- Before and after images:
┌────────

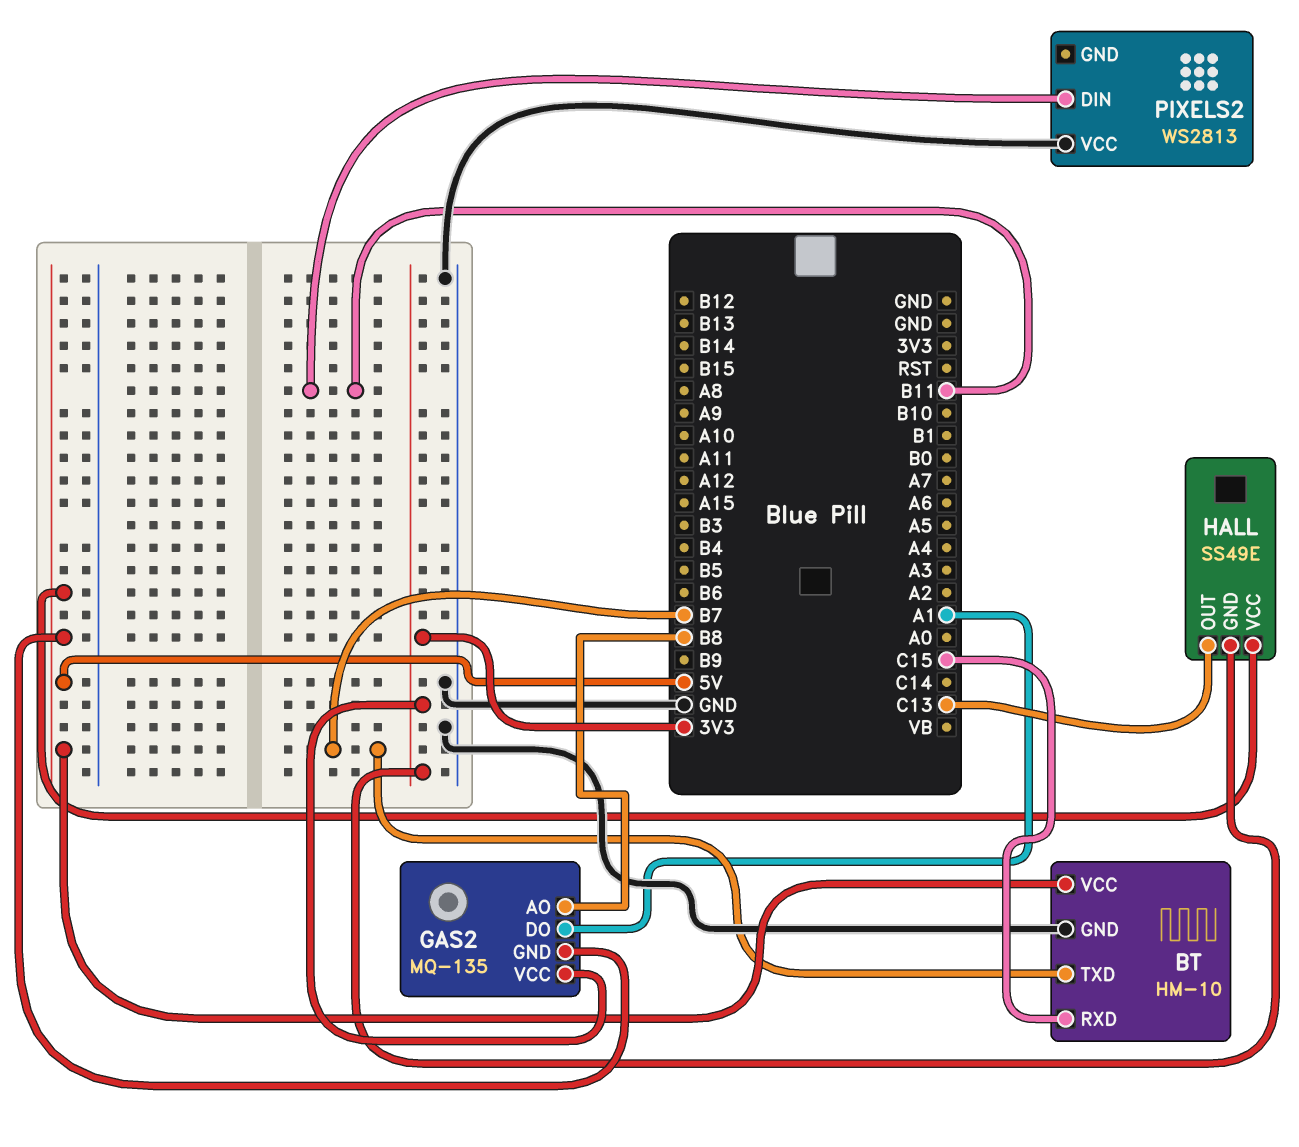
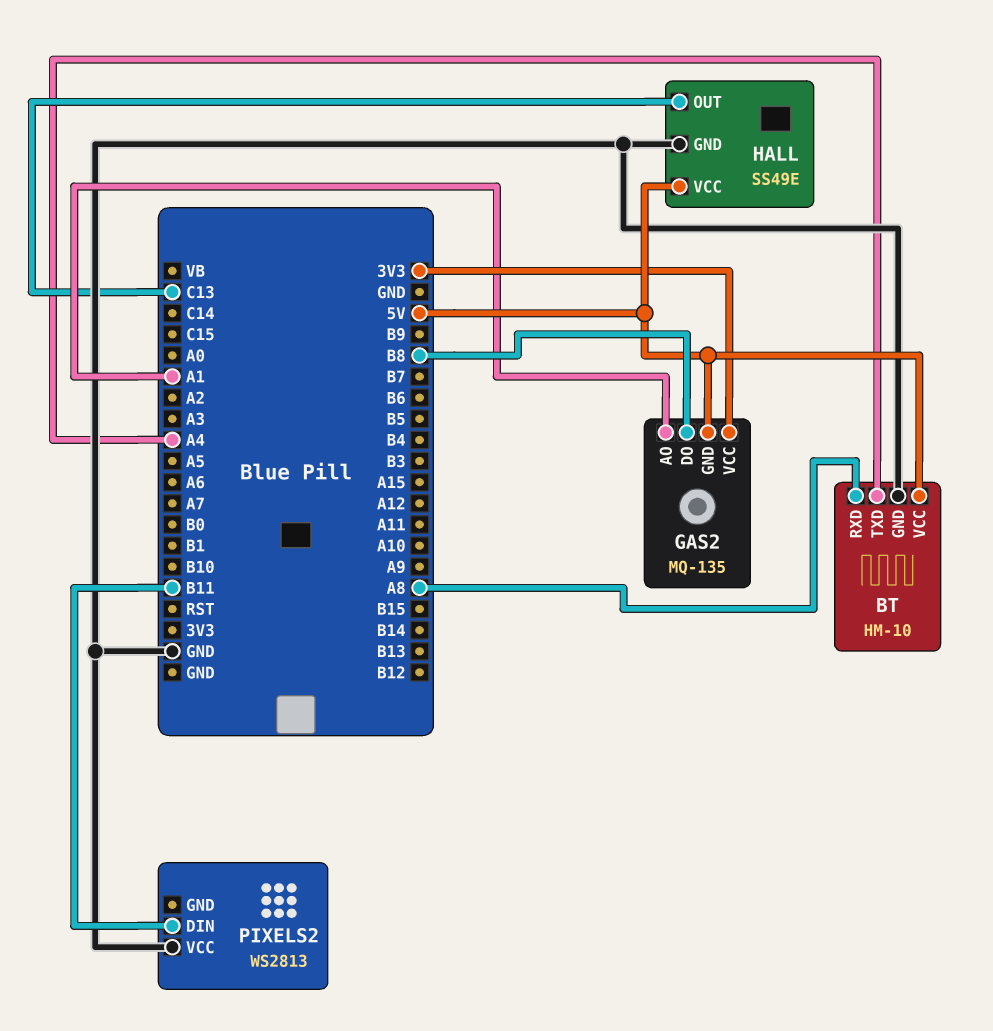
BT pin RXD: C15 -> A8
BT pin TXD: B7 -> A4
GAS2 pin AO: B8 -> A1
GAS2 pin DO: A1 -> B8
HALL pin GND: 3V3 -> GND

└────────

- EXERCISE PROMPT: Because only the text is wanted, copy each record above precisely and omit its pictures.

- RESULT FOR THIS EXERCISE:
BT pin RXD: C15 -> A8
BT pin TXD: B7 -> A4
GAS2 pin AO: B8 -> A1
GAS2 pin DO: A1 -> B8
HALL pin GND: 3V3 -> GND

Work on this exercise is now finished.